• **EXERCISE**:
Nothing before the line containing "(241, 581) = (522, 661): green" belongs in the answer; quote that line and all lines after it through the end of the material, word for word.

• **GIVEN MATERIAL**:
%%
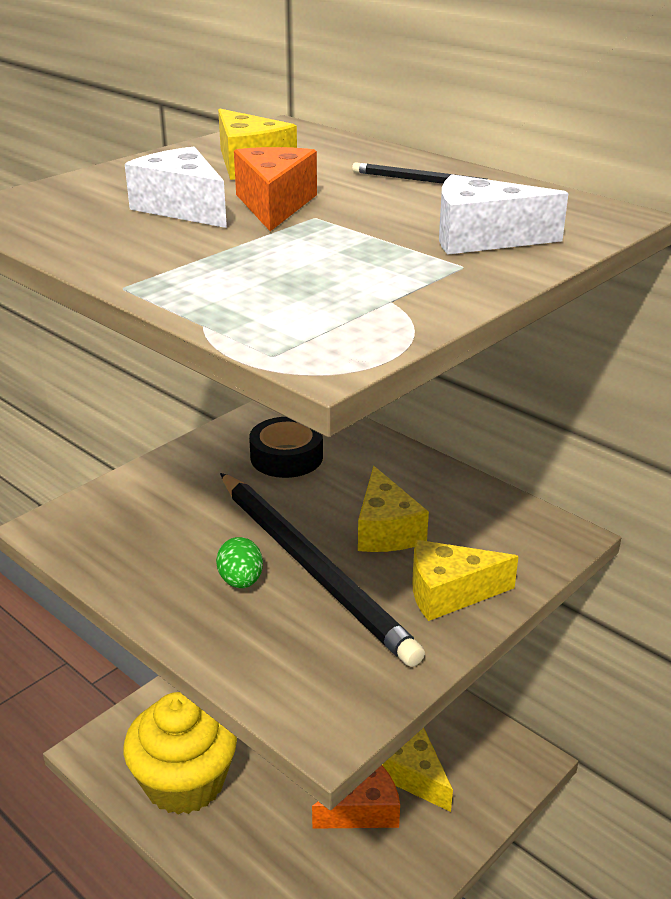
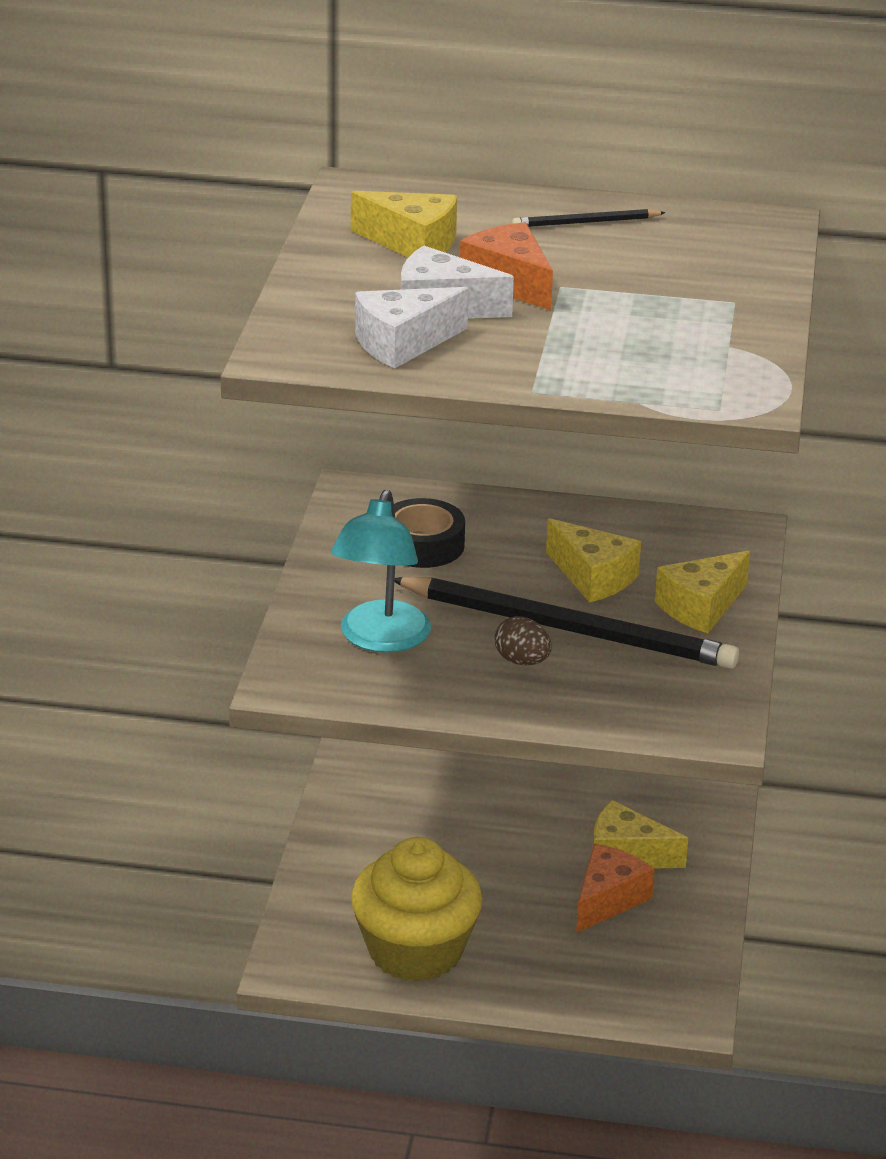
camera: 35 degrees left, 0 degrees up
(161, 518) = (380, 639): none -> turquoise lamp
(241, 581) = (522, 661): green egg -> brown egg
(481, 238) = (712, 272): white cheese -> white cheese (403, 343)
%%
• **EXERCISE ANSWER**:
(241, 581) = (522, 661): green egg -> brown egg
(481, 238) = (712, 272): white cheese -> white cheese (403, 343)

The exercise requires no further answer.